PROBLEM DESCRIPTION
Copy out the rows below word for word, from the first line through the line containing "Simple Creatures (136, 58)", including that line.

[Begin GIVEN INFORMATION]

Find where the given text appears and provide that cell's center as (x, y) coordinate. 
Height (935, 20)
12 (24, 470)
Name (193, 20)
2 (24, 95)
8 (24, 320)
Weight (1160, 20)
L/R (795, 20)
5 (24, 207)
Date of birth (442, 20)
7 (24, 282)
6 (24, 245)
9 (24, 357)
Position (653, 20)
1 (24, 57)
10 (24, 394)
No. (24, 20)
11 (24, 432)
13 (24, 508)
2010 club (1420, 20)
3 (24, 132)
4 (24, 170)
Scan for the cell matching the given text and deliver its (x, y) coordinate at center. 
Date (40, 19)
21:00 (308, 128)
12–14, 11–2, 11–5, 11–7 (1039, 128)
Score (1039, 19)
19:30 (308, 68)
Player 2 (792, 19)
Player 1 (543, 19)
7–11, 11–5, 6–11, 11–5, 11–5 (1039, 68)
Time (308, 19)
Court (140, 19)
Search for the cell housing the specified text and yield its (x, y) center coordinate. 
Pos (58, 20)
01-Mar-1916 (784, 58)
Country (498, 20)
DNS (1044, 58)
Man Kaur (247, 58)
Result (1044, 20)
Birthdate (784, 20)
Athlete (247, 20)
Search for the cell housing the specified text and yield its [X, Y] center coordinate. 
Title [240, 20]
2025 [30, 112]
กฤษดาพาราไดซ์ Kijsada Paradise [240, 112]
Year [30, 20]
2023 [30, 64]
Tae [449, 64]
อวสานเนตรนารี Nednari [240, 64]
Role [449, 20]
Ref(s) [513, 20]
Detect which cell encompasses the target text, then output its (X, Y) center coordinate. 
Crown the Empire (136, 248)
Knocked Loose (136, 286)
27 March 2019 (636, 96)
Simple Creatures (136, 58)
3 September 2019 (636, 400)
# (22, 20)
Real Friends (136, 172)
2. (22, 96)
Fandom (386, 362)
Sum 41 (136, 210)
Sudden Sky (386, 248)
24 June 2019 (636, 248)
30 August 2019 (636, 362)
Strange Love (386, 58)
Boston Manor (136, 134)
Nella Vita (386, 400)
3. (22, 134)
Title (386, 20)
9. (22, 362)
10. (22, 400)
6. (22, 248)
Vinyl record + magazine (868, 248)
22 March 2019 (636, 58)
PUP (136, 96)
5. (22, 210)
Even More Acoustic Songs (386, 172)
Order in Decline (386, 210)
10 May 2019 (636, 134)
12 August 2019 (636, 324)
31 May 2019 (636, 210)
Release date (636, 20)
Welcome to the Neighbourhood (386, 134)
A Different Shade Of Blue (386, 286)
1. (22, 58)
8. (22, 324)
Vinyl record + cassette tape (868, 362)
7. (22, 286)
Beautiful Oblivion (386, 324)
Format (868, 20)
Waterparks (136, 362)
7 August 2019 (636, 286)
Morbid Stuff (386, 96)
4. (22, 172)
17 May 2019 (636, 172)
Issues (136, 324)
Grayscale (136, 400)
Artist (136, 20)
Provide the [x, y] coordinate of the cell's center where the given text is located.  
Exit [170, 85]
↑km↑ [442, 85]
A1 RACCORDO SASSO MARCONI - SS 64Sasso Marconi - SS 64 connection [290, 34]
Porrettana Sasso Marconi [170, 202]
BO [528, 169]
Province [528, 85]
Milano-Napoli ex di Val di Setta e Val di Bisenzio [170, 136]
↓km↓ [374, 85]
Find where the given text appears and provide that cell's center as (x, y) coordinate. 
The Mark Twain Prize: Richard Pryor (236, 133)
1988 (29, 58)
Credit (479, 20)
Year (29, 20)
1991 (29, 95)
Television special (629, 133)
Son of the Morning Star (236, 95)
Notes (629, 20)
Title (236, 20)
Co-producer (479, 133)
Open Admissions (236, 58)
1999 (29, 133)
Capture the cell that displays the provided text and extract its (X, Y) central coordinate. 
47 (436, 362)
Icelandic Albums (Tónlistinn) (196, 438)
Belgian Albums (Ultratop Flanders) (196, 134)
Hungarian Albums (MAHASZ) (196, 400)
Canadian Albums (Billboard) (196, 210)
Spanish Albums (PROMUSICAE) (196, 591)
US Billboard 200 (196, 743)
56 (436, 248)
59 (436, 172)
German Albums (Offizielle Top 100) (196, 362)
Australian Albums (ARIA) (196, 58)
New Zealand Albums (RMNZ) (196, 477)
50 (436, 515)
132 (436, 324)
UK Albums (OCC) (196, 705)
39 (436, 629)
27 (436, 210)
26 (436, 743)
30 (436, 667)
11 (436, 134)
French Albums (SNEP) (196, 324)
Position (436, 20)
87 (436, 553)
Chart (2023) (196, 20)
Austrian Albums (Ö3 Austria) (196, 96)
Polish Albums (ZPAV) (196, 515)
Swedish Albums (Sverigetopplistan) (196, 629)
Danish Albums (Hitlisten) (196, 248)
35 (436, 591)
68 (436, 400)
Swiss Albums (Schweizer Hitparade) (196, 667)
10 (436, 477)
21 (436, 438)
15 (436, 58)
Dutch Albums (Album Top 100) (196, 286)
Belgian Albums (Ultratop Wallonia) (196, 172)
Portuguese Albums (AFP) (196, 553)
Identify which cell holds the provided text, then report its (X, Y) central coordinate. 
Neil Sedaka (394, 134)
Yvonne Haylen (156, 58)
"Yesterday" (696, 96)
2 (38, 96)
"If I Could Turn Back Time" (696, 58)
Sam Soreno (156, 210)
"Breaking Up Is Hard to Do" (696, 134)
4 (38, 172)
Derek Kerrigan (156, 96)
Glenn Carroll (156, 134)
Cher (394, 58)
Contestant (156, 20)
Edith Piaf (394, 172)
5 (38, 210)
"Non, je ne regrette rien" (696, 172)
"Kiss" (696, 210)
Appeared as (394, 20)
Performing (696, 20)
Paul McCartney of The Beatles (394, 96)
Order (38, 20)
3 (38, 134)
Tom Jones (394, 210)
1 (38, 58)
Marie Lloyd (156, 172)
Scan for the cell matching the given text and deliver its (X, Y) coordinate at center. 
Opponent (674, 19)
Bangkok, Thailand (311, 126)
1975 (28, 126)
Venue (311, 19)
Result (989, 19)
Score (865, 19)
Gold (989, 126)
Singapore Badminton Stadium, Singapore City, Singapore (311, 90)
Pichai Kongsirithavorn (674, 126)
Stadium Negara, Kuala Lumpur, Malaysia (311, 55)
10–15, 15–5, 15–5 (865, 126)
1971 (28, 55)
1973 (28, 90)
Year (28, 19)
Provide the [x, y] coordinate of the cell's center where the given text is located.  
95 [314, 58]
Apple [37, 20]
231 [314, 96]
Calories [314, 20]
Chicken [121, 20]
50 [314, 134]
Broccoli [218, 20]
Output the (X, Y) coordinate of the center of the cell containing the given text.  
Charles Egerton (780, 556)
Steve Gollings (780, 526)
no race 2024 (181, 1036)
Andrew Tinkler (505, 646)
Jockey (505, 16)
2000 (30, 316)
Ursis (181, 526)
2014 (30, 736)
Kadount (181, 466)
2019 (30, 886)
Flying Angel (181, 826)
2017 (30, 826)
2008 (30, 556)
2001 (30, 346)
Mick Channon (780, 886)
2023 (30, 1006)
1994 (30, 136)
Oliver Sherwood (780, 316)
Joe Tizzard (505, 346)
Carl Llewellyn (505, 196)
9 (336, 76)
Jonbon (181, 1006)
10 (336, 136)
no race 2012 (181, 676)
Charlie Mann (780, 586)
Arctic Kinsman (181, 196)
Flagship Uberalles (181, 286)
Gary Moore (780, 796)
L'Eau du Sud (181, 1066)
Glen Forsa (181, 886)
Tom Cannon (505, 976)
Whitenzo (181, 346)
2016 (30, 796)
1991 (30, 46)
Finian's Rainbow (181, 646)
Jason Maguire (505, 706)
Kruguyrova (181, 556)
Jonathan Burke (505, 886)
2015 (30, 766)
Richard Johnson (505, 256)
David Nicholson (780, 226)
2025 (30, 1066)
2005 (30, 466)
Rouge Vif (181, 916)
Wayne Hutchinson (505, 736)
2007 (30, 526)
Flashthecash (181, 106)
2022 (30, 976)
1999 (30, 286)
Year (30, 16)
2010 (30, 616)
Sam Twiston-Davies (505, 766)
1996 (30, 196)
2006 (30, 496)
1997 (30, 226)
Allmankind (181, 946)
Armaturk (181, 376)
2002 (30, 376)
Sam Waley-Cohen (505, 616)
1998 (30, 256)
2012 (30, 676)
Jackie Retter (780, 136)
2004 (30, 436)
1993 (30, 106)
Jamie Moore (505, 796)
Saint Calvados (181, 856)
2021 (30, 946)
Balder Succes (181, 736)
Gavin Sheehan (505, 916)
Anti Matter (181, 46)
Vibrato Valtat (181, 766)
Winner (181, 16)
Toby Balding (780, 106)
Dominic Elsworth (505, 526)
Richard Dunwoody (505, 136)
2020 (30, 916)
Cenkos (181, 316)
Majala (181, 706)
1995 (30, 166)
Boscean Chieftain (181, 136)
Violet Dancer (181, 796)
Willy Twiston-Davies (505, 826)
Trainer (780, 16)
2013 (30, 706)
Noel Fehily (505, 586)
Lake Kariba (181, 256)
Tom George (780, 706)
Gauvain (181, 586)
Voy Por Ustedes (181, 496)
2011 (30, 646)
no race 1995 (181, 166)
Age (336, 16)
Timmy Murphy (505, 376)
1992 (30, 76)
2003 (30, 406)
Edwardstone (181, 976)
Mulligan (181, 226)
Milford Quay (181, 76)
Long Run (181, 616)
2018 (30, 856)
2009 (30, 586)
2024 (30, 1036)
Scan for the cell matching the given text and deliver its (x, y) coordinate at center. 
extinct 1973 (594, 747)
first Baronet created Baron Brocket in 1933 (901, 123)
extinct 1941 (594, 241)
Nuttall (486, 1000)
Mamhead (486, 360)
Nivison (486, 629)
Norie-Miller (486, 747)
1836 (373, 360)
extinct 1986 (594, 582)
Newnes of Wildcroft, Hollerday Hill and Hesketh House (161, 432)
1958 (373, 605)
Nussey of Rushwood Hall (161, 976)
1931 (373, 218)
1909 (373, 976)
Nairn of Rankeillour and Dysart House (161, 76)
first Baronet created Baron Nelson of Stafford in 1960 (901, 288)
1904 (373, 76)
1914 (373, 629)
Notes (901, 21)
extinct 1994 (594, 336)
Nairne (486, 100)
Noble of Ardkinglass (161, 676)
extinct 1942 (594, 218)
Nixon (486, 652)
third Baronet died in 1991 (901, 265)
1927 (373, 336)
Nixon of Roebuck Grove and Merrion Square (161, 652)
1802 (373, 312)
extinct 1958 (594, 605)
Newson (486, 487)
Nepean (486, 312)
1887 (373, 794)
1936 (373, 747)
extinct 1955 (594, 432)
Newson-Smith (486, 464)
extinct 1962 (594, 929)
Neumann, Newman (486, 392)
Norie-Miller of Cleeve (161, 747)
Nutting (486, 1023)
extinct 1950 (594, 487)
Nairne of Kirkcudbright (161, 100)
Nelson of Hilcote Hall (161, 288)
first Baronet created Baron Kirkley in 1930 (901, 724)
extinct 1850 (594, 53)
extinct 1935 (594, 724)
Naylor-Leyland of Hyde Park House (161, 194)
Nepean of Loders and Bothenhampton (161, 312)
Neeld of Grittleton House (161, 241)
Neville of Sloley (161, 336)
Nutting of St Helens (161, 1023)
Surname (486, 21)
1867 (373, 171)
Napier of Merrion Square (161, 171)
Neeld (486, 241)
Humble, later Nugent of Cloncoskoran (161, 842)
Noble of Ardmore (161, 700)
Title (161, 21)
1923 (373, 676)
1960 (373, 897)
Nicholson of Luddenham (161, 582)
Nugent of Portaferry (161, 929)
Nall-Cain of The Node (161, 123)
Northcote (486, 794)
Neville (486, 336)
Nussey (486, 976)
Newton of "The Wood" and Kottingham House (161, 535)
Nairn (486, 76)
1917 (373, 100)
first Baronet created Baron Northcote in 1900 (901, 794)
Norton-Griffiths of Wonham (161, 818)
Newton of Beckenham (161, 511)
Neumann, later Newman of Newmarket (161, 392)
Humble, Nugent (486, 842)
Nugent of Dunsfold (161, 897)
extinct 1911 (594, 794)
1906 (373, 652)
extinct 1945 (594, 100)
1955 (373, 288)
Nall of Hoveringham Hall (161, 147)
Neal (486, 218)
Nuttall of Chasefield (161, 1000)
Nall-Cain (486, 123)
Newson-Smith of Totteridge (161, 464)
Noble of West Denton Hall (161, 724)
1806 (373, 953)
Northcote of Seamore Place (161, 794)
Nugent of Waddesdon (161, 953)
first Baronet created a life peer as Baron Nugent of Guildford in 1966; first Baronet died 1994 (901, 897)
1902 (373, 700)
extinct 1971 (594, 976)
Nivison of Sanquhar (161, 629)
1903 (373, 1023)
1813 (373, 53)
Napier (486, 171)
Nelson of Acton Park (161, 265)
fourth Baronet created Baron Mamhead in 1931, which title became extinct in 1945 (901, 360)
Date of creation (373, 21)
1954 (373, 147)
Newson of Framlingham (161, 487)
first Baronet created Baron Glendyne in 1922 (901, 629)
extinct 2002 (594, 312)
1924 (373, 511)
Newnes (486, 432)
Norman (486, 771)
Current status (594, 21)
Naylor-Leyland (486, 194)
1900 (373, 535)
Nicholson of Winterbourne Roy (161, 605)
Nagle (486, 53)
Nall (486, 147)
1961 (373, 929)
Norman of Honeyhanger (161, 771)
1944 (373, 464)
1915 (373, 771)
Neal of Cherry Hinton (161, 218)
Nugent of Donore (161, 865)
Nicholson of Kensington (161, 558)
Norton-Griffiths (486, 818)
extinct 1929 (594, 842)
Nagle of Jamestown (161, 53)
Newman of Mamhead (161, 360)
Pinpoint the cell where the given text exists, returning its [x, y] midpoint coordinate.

[End GIVEN INFORMATION]

RESPONSE TO THIS EXERCISE
Find where the given text appears and provide that cell's center as (x, y) coordinate. 
Height (935, 20)
12 (24, 470)
Name (193, 20)
2 (24, 95)
8 (24, 320)
Weight (1160, 20)
L/R (795, 20)
5 (24, 207)
Date of birth (442, 20)
7 (24, 282)
6 (24, 245)
9 (24, 357)
Position (653, 20)
1 (24, 57)
10 (24, 394)
No. (24, 20)
11 (24, 432)
13 (24, 508)
2010 club (1420, 20)
3 (24, 132)
4 (24, 170)
Scan for the cell matching the given text and deliver its (x, y) coordinate at center. 
Date (40, 19)
21:00 (308, 128)
12–14, 11–2, 11–5, 11–7 (1039, 128)
Score (1039, 19)
19:30 (308, 68)
Player 2 (792, 19)
Player 1 (543, 19)
7–11, 11–5, 6–11, 11–5, 11–5 (1039, 68)
Time (308, 19)
Court (140, 19)
Search for the cell housing the specified text and yield its (x, y) center coordinate. 
Pos (58, 20)
01-Mar-1916 (784, 58)
Country (498, 20)
DNS (1044, 58)
Man Kaur (247, 58)
Result (1044, 20)
Birthdate (784, 20)
Athlete (247, 20)
Search for the cell housing the specified text and yield its [X, Y] center coordinate. 
Title [240, 20]
2025 [30, 112]
กฤษดาพาราไดซ์ Kijsada Paradise [240, 112]
Year [30, 20]
2023 [30, 64]
Tae [449, 64]
อวสานเนตรนารี Nednari [240, 64]
Role [449, 20]
Ref(s) [513, 20]
Detect which cell encompasses the target text, then output its (X, Y) center coordinate. 
Crown the Empire (136, 248)
Knocked Loose (136, 286)
27 March 2019 (636, 96)
Simple Creatures (136, 58)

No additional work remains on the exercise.